Provided records:
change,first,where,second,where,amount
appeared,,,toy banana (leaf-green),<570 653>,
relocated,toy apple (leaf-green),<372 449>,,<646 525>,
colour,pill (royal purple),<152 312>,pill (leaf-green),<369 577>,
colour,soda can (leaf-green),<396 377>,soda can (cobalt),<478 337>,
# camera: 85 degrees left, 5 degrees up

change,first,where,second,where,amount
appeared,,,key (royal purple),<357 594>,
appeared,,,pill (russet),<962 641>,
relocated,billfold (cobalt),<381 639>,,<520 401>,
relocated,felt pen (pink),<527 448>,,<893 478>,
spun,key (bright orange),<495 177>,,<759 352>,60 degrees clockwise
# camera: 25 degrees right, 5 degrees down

...

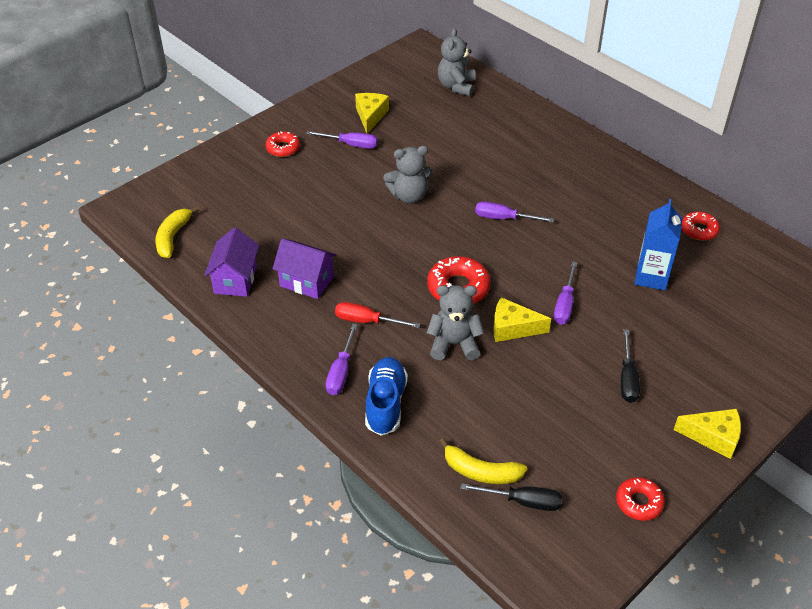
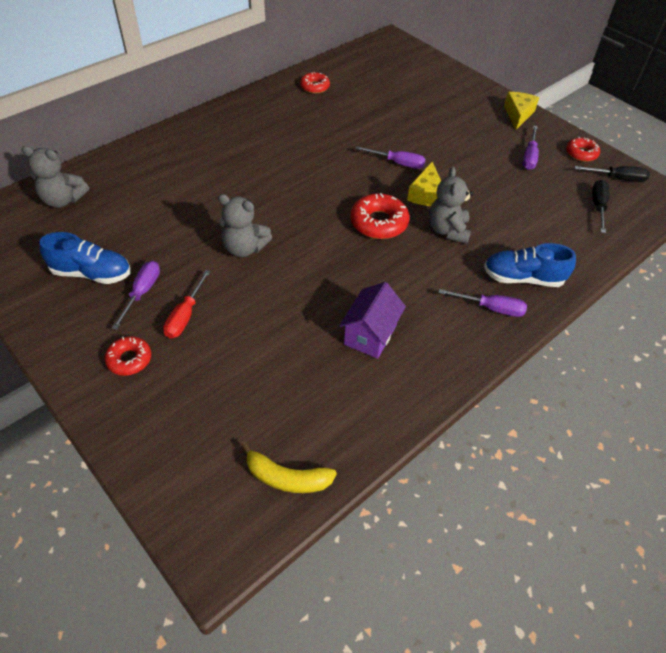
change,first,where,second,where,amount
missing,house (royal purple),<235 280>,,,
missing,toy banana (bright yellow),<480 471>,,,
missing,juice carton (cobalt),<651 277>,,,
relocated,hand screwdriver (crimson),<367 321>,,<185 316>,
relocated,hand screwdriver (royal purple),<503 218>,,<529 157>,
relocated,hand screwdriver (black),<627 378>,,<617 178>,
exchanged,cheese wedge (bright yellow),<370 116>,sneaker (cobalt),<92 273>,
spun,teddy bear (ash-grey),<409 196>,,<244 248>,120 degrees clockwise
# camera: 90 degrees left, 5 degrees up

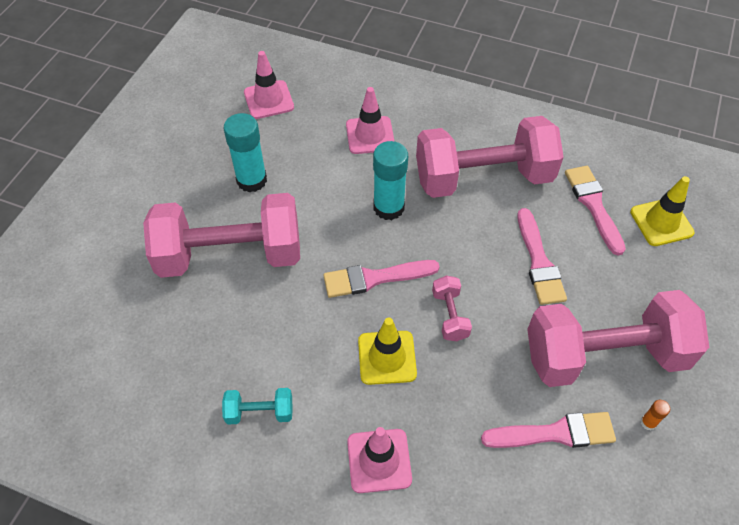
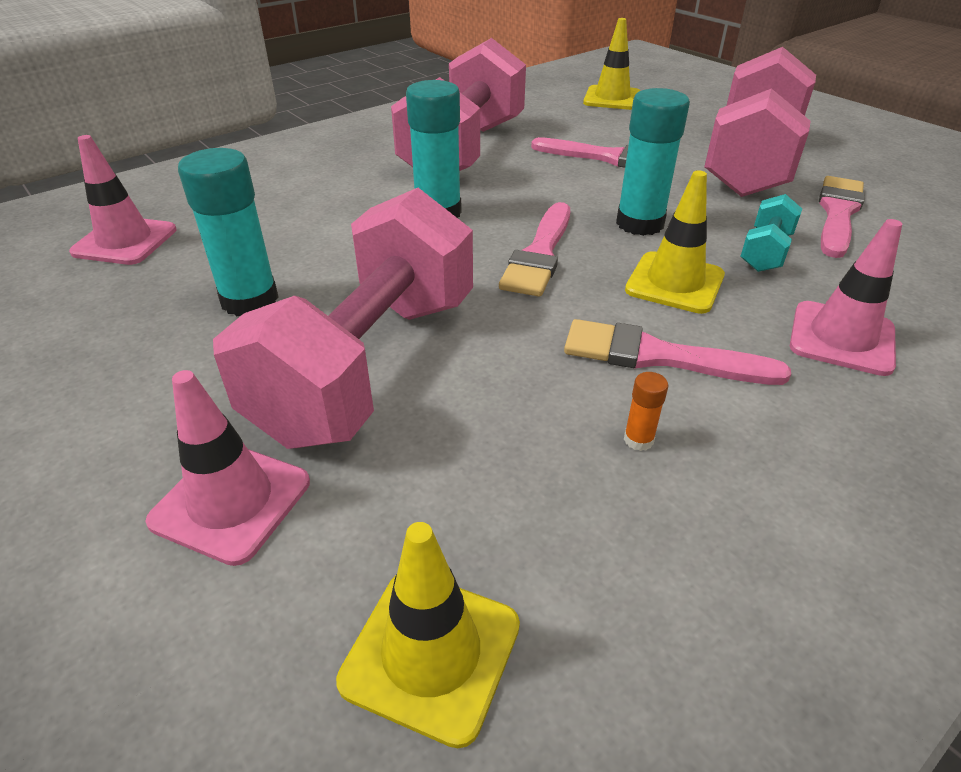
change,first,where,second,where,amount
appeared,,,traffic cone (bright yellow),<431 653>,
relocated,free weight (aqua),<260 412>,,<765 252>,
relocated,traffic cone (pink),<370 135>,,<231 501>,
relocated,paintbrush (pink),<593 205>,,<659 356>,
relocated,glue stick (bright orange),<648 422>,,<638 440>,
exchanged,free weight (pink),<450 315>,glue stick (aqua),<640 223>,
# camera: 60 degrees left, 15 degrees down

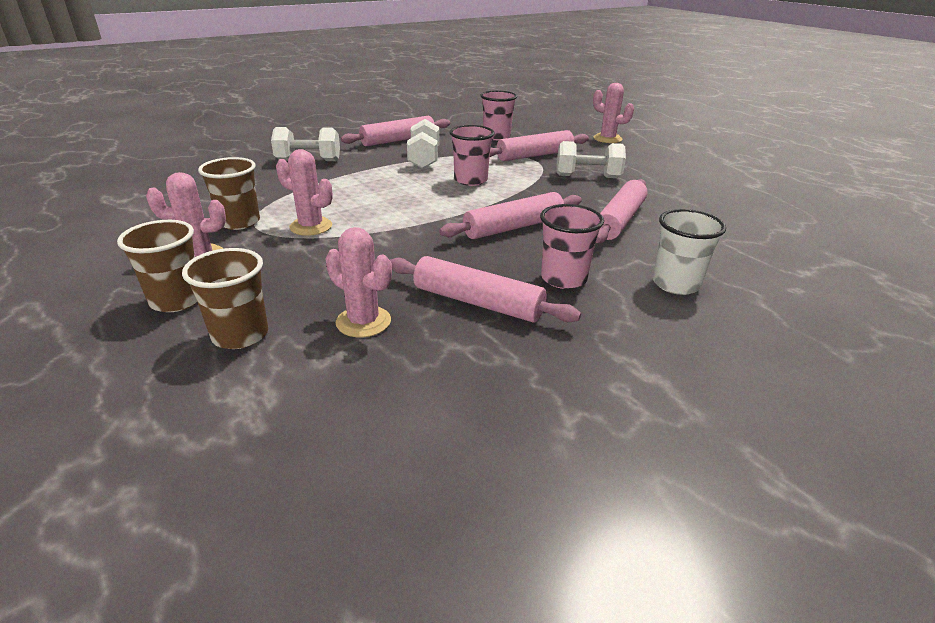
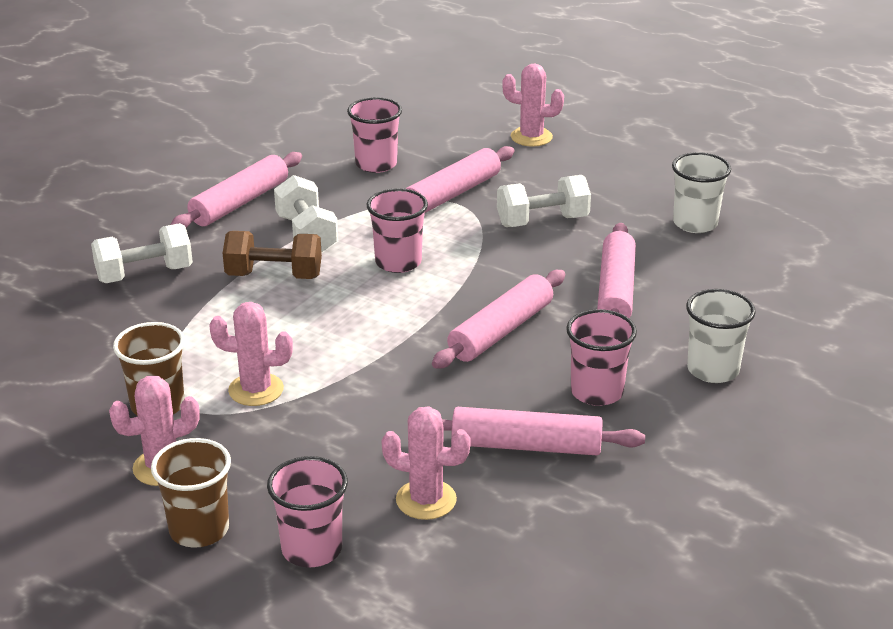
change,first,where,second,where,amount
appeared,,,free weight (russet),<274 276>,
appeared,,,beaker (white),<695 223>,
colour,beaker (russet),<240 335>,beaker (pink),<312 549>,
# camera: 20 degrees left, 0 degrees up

Task description:
Using the material above, work out how many lines hold the word "green". Reply with that number alone.

Answer to this problem:
4